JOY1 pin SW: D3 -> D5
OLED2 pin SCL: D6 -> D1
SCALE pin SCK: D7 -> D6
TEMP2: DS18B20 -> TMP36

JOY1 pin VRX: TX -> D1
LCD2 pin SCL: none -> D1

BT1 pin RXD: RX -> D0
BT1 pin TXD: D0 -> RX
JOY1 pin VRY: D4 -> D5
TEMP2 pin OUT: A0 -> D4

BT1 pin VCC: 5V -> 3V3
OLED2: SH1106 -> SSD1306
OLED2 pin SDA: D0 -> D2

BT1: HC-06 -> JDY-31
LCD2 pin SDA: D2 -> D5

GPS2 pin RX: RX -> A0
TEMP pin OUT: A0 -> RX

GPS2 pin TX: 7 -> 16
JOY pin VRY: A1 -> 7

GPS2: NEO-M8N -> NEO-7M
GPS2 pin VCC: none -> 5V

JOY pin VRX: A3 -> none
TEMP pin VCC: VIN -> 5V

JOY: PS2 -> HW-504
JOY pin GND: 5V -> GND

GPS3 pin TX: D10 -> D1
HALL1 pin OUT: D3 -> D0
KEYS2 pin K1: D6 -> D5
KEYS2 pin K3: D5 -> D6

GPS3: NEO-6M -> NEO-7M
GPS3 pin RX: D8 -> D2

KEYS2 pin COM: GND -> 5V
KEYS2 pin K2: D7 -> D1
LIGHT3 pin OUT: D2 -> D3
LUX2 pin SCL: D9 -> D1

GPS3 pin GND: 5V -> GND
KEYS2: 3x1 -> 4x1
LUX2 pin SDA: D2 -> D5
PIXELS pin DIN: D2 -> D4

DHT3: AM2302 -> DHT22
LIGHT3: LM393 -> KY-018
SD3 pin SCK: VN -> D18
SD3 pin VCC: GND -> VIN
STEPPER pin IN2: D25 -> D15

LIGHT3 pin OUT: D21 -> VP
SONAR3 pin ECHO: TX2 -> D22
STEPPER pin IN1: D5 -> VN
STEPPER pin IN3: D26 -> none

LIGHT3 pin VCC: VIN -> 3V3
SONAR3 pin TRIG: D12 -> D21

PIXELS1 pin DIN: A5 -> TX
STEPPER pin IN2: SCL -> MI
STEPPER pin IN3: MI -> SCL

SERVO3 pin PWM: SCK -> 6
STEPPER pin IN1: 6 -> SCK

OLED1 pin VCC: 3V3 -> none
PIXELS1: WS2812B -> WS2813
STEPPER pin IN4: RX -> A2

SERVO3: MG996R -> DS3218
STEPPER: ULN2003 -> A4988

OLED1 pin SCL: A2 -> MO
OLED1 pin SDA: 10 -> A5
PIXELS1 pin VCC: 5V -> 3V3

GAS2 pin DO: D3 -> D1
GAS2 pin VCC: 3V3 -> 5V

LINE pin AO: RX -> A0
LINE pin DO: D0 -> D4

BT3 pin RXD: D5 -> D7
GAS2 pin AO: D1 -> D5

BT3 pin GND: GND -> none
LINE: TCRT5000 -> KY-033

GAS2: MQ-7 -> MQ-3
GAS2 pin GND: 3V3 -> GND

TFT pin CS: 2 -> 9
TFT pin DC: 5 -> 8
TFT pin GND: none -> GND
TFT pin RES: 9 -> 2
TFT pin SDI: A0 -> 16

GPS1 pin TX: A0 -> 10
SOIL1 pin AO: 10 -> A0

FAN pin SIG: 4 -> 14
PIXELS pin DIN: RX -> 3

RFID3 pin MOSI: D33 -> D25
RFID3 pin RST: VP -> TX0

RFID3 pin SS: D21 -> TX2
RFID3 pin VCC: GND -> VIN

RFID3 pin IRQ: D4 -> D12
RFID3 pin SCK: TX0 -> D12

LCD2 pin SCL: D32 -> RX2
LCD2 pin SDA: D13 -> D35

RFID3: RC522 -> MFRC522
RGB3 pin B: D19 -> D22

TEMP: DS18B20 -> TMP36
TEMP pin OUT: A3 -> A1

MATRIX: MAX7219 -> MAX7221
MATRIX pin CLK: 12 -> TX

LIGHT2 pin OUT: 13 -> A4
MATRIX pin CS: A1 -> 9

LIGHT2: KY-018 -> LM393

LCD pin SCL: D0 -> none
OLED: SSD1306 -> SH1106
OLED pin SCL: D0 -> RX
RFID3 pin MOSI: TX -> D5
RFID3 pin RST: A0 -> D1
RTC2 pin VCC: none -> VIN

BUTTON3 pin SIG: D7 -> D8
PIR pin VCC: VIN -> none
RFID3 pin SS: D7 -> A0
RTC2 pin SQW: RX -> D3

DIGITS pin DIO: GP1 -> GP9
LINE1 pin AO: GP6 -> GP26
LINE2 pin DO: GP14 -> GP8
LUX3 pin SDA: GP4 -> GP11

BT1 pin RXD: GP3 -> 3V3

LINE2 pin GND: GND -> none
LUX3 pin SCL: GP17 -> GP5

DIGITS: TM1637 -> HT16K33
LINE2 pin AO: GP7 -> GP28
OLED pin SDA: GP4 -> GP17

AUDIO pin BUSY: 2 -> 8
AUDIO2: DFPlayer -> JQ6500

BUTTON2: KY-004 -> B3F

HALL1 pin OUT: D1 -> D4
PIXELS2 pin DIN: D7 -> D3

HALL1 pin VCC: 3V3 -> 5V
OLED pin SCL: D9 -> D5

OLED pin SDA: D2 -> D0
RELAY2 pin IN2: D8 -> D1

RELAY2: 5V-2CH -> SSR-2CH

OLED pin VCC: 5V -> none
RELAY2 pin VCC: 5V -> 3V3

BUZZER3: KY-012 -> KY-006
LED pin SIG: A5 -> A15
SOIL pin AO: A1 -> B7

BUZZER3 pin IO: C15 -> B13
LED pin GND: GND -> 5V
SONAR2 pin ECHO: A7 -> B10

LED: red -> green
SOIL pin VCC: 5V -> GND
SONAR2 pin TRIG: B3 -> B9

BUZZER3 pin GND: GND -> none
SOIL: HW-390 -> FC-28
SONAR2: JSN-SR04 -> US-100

===============

** PROBLEM DETAILS **
The answer is the lines above between the line holding "STEPPER: ULN2003 -> A4988" and the line holding "RFID3 pin MOSI: D33 -> D25", inclusive, each written out exactly, and no others.

** EXPECTED ANSWER **
STEPPER: ULN2003 -> A4988

OLED1 pin SCL: A2 -> MO
OLED1 pin SDA: 10 -> A5
PIXELS1 pin VCC: 5V -> 3V3

GAS2 pin DO: D3 -> D1
GAS2 pin VCC: 3V3 -> 5V

LINE pin AO: RX -> A0
LINE pin DO: D0 -> D4

BT3 pin RXD: D5 -> D7
GAS2 pin AO: D1 -> D5

BT3 pin GND: GND -> none
LINE: TCRT5000 -> KY-033

GAS2: MQ-7 -> MQ-3
GAS2 pin GND: 3V3 -> GND

TFT pin CS: 2 -> 9
TFT pin DC: 5 -> 8
TFT pin GND: none -> GND
TFT pin RES: 9 -> 2
TFT pin SDI: A0 -> 16

GPS1 pin TX: A0 -> 10
SOIL1 pin AO: 10 -> A0

FAN pin SIG: 4 -> 14
PIXELS pin DIN: RX -> 3

RFID3 pin MOSI: D33 -> D25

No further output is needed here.